Colored object listings

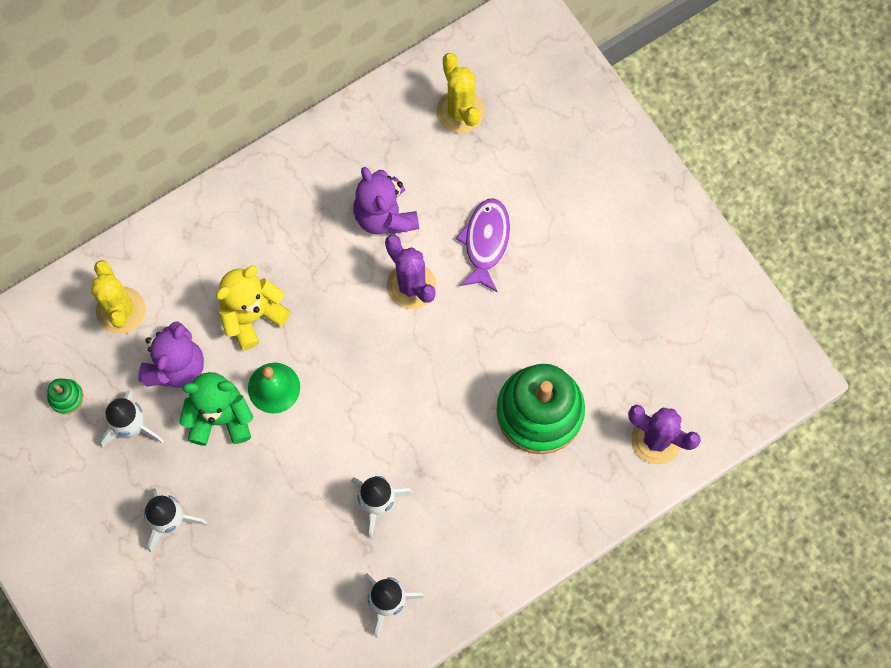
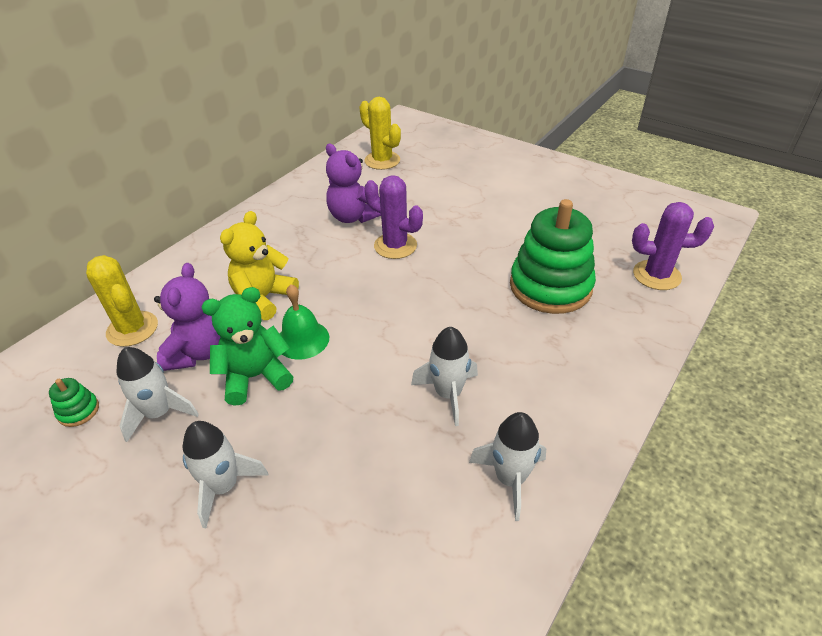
camera: 20 degrees left, 30 degrees down
(485, 242) = (439, 210): purple fish -> none

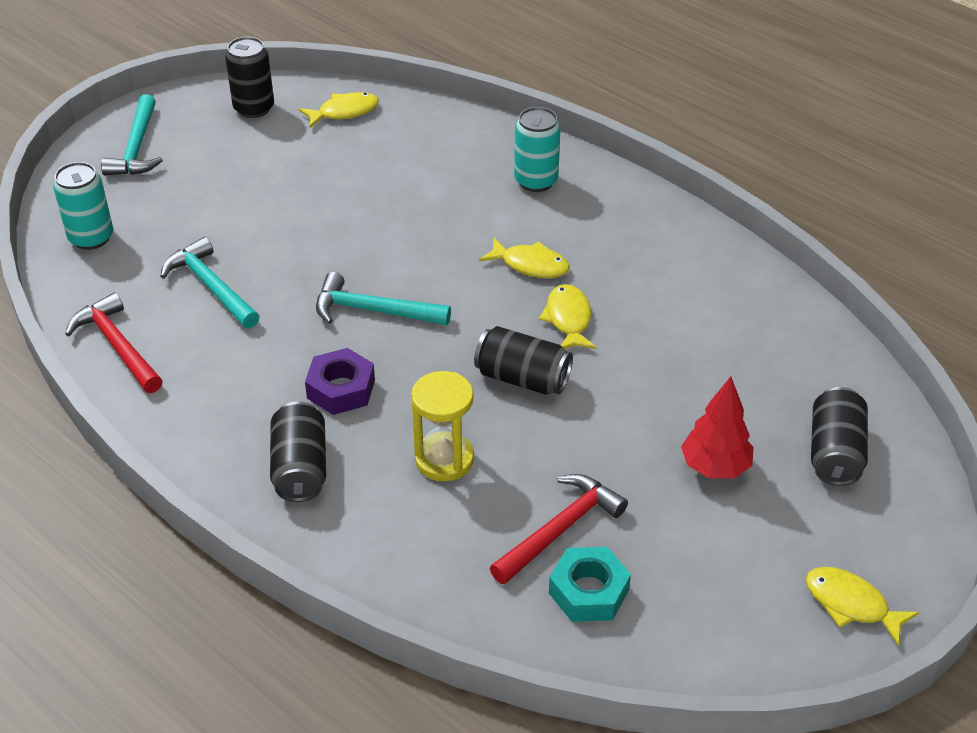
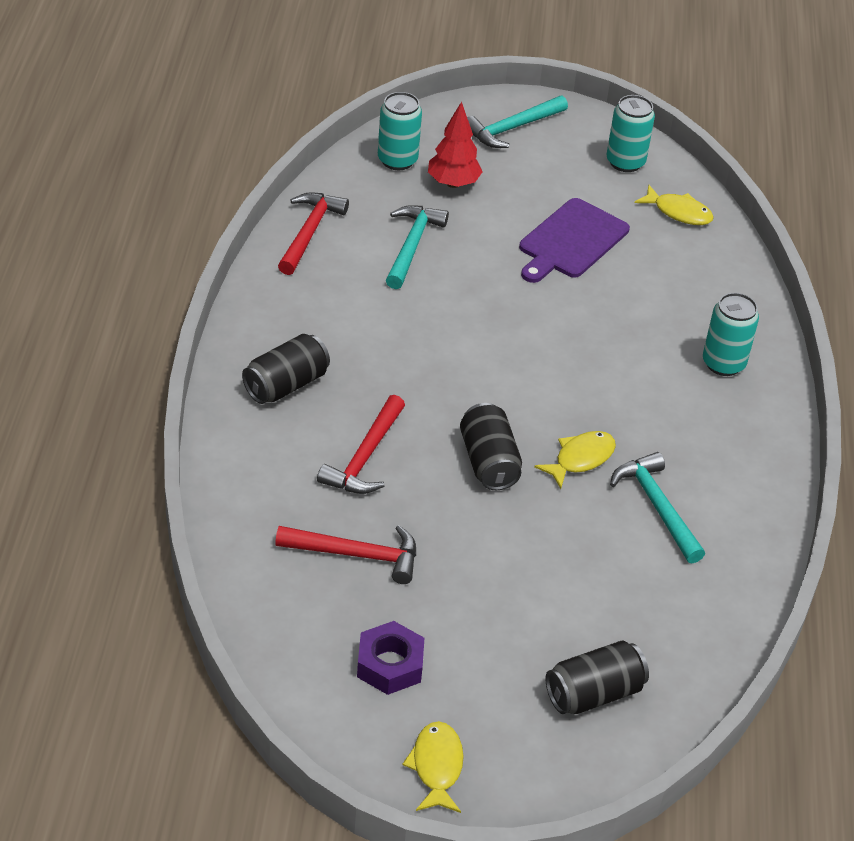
camera: 50 degrees right, 0 degrees up
(254, 108) = (625, 162): black can -> turquoise can
(311, 188) = (571, 241): none -> purple cutting board
(341, 389) = (379, 367): purple nut -> purple nut (389, 665)
(373, 310) = (475, 343): turquoise hammer -> turquoise hammer (657, 506)
(444, 459) = (364, 457): yellow hourglass -> red hammer
(530, 265) = (619, 407): yellow fish -> none
(588, 591) = (312, 598): turquoise nut -> none
(715, 467) = (504, 621): red tree -> red tree (453, 183)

- **PROBLEM TO WORK ON**
Output the data above in full. Skip every picture.

- **ANSWER TO THIS TASK**
camera: 20 degrees left, 30 degrees down
(485, 242) = (439, 210): purple fish -> none

camera: 50 degrees right, 0 degrees up
(254, 108) = (625, 162): black can -> turquoise can
(311, 188) = (571, 241): none -> purple cutting board
(341, 389) = (379, 367): purple nut -> purple nut (389, 665)
(373, 310) = (475, 343): turquoise hammer -> turquoise hammer (657, 506)
(444, 459) = (364, 457): yellow hourglass -> red hammer
(530, 265) = (619, 407): yellow fish -> none
(588, 591) = (312, 598): turquoise nut -> none
(715, 467) = (504, 621): red tree -> red tree (453, 183)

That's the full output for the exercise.